### Extracted records
□ □ □ □ □
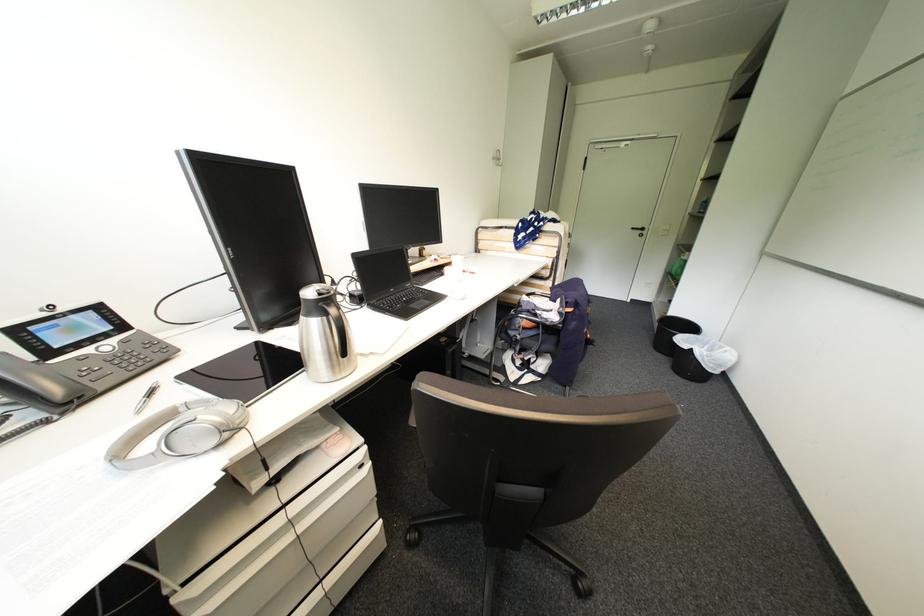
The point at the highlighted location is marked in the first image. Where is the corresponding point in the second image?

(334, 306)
□ □ □ □ □
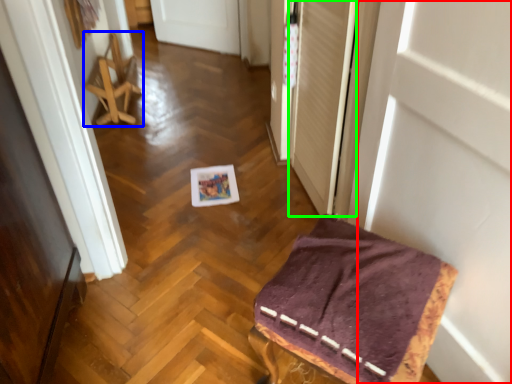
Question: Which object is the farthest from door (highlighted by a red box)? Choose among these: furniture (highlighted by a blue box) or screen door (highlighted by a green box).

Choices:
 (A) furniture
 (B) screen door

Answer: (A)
□ □ □ □ □
### What needs to be done
Rewrite the stretch of the listing from the line containing "Question: Which object" through the line containing "Answer: (A)", swapping "farthest" for "most distant" and leaving everything else unchanged.

### Solution to the exercise
Question: Which object is the most distant from door (highlighted by a red box)? Choose among these: furniture (highlighted by a blue box) or screen door (highlighted by a green box).

Choices:
 (A) furniture
 (B) screen door

Answer: (A)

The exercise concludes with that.